• **EXERCISE INSTRUCTIONS**
Your result should be every line of the records below that contains the word "black".

• **SUPPLIED RECORDS**
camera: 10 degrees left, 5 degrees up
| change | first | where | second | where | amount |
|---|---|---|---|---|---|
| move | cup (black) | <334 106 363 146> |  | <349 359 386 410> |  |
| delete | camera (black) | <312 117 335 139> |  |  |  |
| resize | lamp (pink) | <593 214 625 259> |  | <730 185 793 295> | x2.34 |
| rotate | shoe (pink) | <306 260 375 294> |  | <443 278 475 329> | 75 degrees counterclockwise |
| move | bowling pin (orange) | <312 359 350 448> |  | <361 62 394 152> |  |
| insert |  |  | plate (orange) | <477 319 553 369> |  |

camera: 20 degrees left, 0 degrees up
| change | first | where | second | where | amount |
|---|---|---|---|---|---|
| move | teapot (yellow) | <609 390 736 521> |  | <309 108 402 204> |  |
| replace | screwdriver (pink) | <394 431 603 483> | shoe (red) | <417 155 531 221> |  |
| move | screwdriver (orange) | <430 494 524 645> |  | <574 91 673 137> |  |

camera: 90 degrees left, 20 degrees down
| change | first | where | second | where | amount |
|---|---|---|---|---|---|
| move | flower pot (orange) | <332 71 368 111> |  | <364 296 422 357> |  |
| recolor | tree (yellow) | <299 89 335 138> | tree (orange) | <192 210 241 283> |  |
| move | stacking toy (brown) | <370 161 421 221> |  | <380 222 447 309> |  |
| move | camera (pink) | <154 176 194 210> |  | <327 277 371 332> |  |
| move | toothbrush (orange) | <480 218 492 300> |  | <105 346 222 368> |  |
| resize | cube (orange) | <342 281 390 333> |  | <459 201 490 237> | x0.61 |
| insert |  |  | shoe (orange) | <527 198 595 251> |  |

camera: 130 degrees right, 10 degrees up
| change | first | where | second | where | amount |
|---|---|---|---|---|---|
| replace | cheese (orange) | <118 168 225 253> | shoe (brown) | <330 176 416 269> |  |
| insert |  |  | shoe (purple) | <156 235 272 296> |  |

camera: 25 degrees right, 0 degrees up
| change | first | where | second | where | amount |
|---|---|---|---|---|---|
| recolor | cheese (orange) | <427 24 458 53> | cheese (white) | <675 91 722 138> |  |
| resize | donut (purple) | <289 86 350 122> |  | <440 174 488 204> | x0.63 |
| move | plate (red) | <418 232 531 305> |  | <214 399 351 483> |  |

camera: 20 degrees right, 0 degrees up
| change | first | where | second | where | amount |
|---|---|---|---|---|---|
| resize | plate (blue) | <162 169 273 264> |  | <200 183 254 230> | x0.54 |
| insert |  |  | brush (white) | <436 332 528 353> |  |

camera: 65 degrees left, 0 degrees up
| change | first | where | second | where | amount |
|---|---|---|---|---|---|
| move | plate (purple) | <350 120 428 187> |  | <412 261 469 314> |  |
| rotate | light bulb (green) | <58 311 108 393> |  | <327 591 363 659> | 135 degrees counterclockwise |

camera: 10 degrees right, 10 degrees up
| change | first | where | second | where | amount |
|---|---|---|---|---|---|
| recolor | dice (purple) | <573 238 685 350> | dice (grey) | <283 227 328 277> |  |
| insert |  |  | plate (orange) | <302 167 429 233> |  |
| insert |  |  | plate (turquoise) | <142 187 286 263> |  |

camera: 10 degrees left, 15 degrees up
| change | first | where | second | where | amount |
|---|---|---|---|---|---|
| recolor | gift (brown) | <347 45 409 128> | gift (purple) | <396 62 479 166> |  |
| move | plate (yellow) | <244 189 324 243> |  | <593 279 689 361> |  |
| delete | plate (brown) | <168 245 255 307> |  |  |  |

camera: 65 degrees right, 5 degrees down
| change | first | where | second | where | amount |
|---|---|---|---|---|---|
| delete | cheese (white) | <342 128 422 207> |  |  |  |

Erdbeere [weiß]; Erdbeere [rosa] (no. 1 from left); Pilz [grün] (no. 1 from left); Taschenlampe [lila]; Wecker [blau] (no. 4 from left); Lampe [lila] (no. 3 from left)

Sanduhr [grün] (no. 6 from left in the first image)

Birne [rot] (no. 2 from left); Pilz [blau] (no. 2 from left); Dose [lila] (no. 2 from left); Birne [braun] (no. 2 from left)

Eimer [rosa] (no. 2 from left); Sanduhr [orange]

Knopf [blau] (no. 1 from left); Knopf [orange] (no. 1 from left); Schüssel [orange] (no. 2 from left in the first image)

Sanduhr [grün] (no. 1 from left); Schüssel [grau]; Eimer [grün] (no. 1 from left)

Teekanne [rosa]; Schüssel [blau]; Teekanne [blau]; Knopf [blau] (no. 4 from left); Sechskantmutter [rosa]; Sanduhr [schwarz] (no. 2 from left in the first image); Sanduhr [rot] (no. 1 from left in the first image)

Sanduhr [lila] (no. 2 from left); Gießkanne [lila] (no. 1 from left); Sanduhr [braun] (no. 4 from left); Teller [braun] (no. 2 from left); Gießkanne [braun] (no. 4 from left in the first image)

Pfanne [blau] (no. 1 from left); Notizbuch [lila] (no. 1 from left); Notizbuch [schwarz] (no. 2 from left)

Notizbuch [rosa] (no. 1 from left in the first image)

• **ANSWER BOX**
| move | cup (black) | <334 106 363 146> |  | <349 359 386 410> |  |
| delete | camera (black) | <312 117 335 139> |  |  |  |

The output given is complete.